[Collected data]
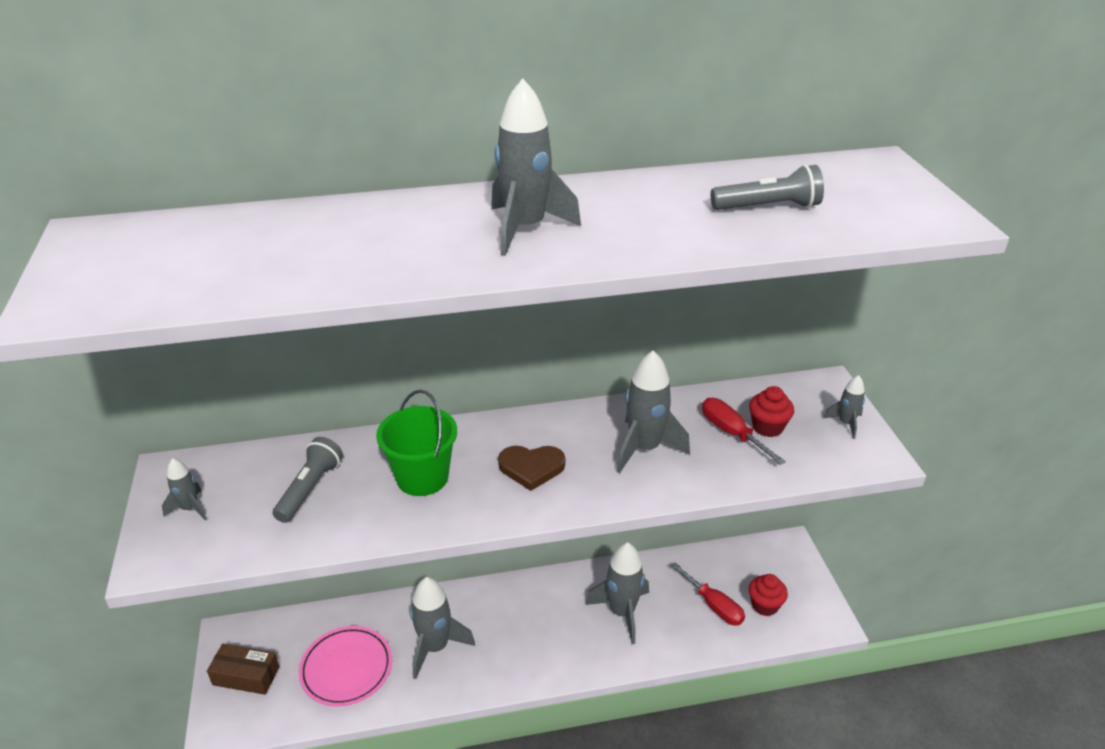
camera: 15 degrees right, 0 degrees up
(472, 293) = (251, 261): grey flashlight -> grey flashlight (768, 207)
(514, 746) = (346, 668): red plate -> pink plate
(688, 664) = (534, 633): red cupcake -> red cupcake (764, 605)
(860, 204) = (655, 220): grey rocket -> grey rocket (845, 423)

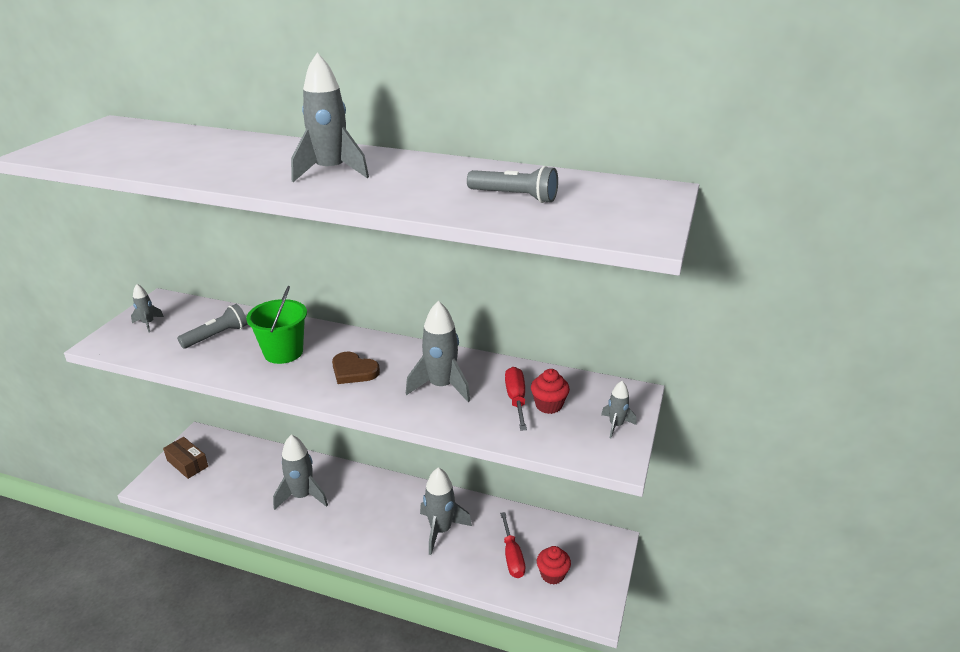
camera: 30 degrees right, 5 degrees down
(346, 668) = (242, 485): pink plate -> none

▶ **About this exercise**: Please retype the records above starting with the line that contains "camera: 30 degrees right, 5 degrees down" and stopping after the last line, changing nothing.

▶ **Output for this exercise**:
camera: 30 degrees right, 5 degrees down
(346, 668) = (242, 485): pink plate -> none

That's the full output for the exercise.